Segment Open
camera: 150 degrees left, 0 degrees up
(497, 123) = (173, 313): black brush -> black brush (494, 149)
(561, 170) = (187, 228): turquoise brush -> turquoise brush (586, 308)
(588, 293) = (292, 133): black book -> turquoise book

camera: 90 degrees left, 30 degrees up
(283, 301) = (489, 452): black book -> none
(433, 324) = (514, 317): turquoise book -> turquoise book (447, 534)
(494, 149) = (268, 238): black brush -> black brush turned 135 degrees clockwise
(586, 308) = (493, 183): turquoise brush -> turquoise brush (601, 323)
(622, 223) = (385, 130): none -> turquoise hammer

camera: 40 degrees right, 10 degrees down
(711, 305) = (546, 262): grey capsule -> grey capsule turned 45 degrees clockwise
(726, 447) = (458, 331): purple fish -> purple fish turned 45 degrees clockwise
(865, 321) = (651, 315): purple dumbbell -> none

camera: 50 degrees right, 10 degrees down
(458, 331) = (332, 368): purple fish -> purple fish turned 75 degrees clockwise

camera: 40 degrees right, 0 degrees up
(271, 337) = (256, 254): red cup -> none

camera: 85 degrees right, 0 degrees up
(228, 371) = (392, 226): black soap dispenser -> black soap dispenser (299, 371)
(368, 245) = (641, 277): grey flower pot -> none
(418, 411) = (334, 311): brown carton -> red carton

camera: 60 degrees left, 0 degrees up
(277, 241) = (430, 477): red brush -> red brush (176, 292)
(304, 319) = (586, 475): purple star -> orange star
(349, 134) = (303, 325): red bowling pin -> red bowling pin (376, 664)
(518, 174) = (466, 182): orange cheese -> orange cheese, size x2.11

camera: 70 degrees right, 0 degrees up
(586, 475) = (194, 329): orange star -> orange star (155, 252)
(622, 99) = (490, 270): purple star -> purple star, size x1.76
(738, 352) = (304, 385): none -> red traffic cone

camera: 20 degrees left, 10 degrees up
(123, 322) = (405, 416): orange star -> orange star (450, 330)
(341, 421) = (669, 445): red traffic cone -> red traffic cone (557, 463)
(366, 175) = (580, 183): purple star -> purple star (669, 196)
Segment Closed
Write out exactly the lines above from the line with "(518, 174) = (466, 182): orange" through the line with "(341, 421) = (669, 445): red", both of them included, and leave out all other lines.

### Solution for this exercise
(518, 174) = (466, 182): orange cheese -> orange cheese, size x2.11

camera: 70 degrees right, 0 degrees up
(586, 475) = (194, 329): orange star -> orange star (155, 252)
(622, 99) = (490, 270): purple star -> purple star, size x1.76
(738, 352) = (304, 385): none -> red traffic cone

camera: 20 degrees left, 10 degrees up
(123, 322) = (405, 416): orange star -> orange star (450, 330)
(341, 421) = (669, 445): red traffic cone -> red traffic cone (557, 463)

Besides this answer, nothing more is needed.